*WHAT IS EXPECTED*
Retype the lines below exactly, but only those from the line that has "green_fupibona" through the line that has "yellow_perimozik (1st from left)". Omit every picture.

───── INFORMATION SHOWN

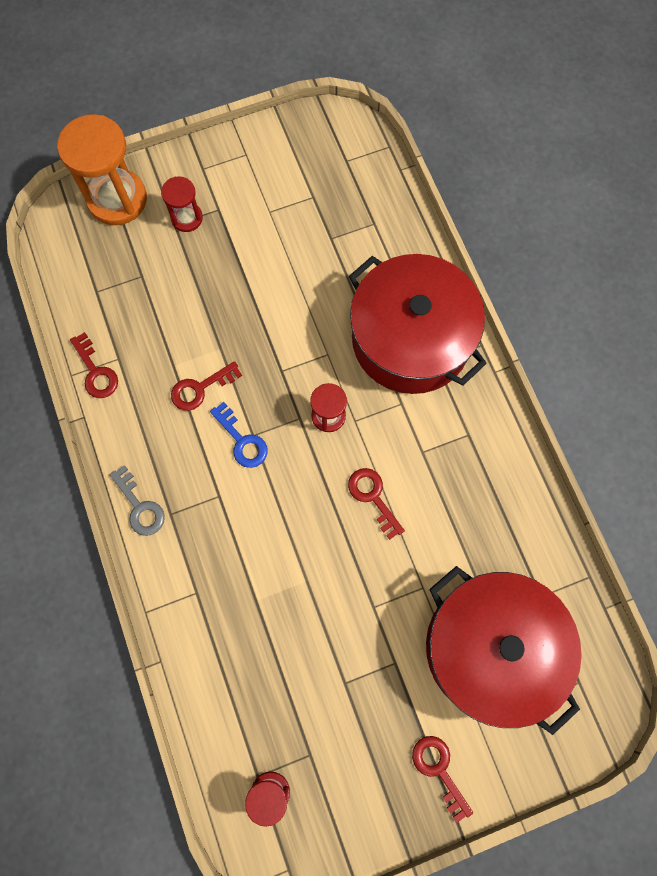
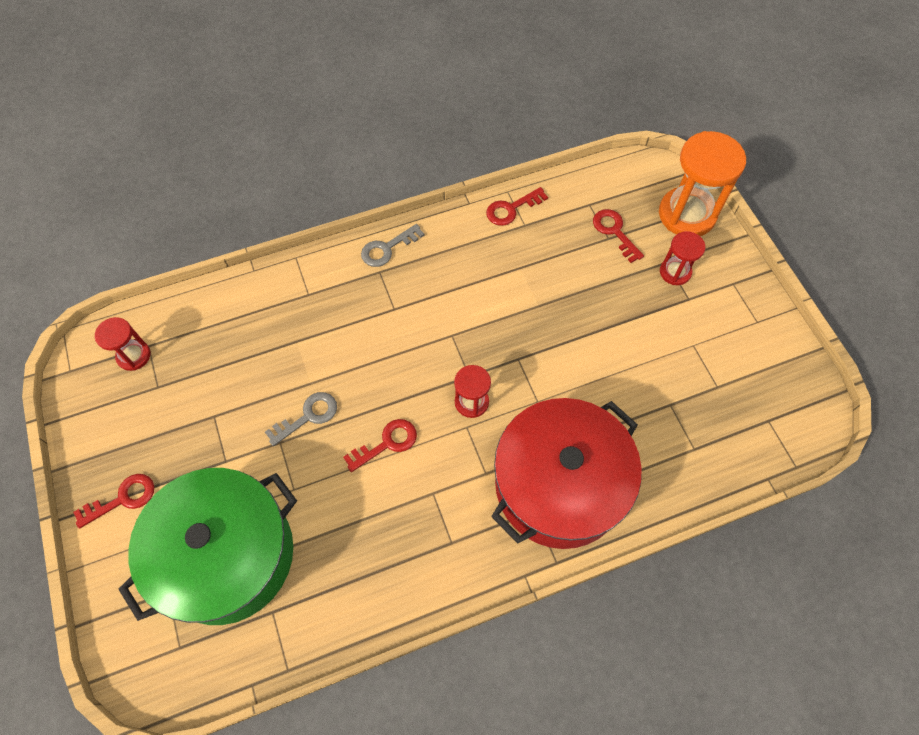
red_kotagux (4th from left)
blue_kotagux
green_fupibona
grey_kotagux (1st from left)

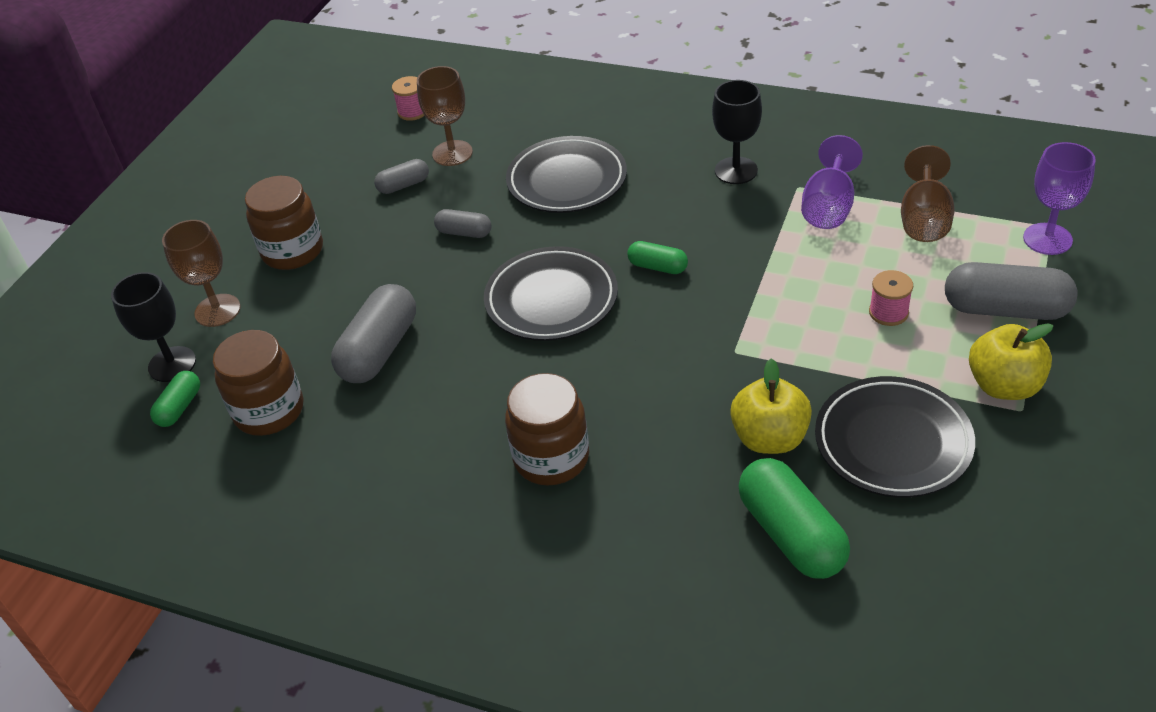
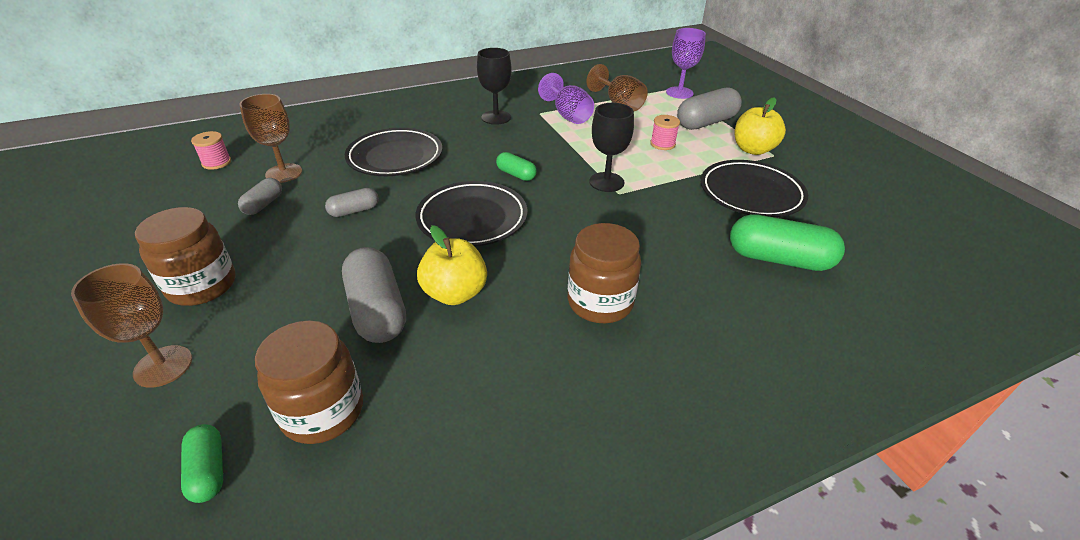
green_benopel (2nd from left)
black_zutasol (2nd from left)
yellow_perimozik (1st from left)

──────────
───── INFORMATION SHOWN

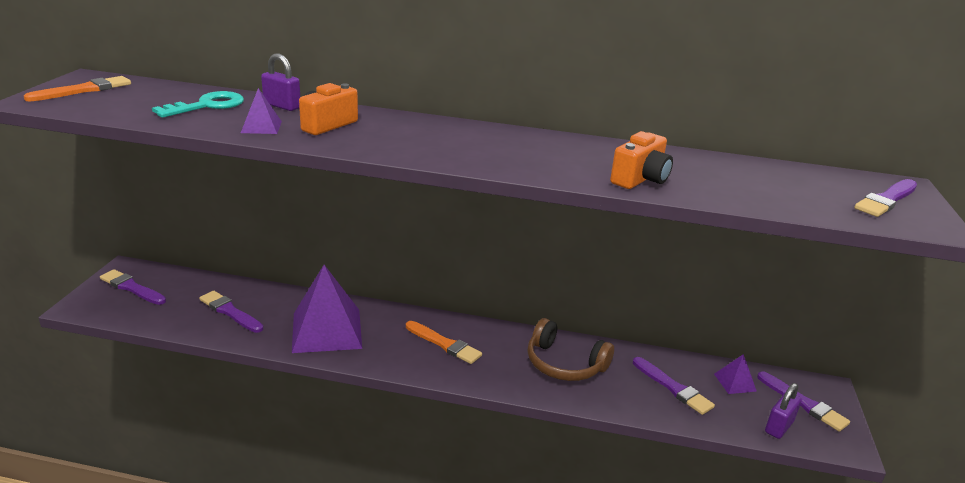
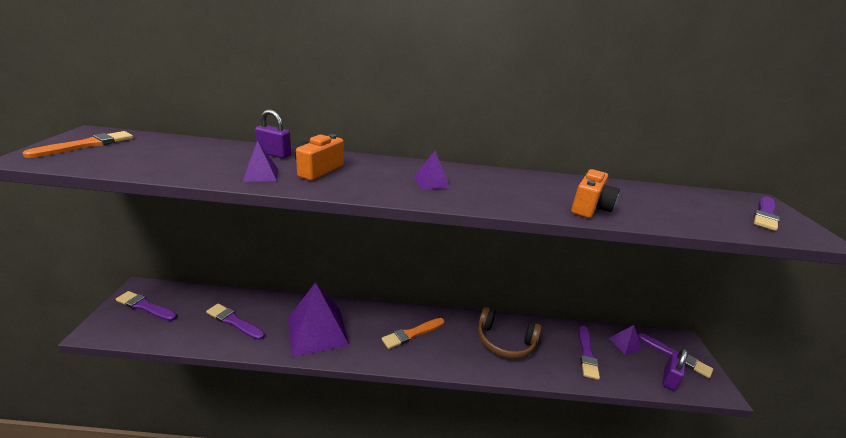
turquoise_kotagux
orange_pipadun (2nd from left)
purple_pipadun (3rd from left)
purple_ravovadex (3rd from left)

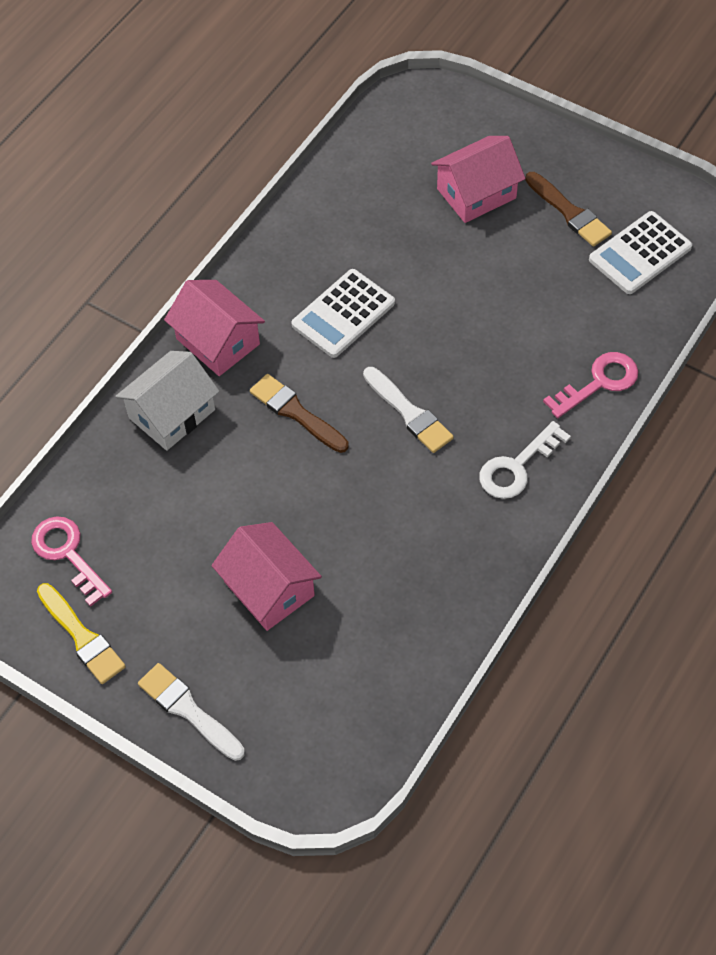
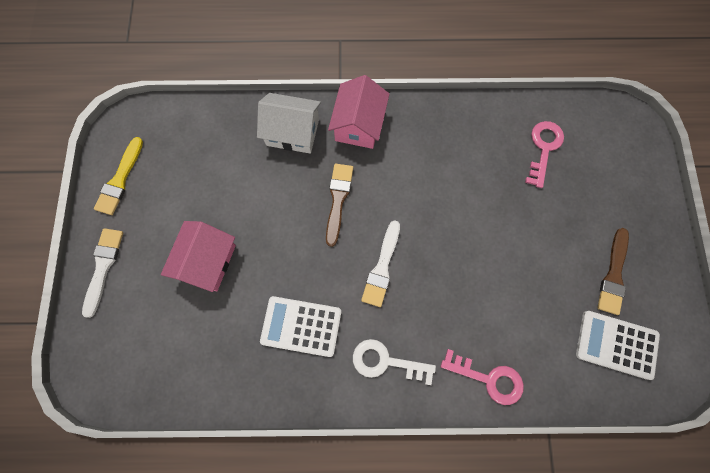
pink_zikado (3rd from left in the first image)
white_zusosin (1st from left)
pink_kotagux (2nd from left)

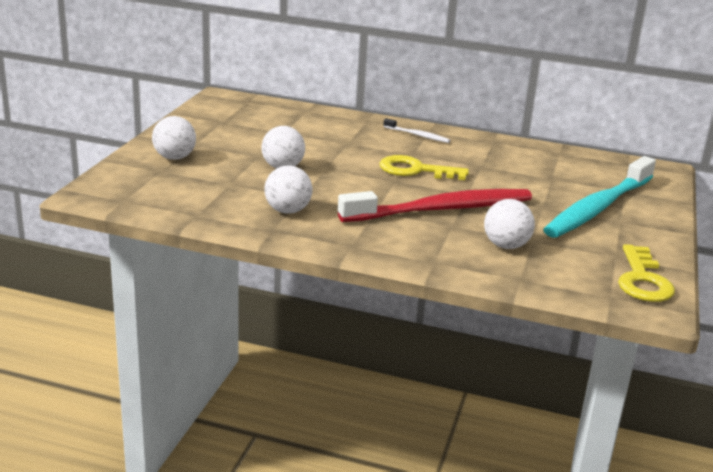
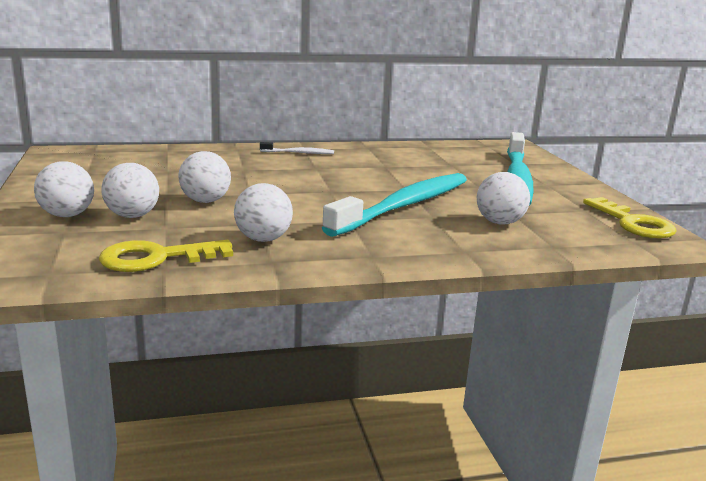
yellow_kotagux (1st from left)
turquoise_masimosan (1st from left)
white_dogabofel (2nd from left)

──────────

*WRITTEN RESPONSE*
green_fupibona
grey_kotagux (1st from left)

green_benopel (2nd from left)
black_zutasol (2nd from left)
yellow_perimozik (1st from left)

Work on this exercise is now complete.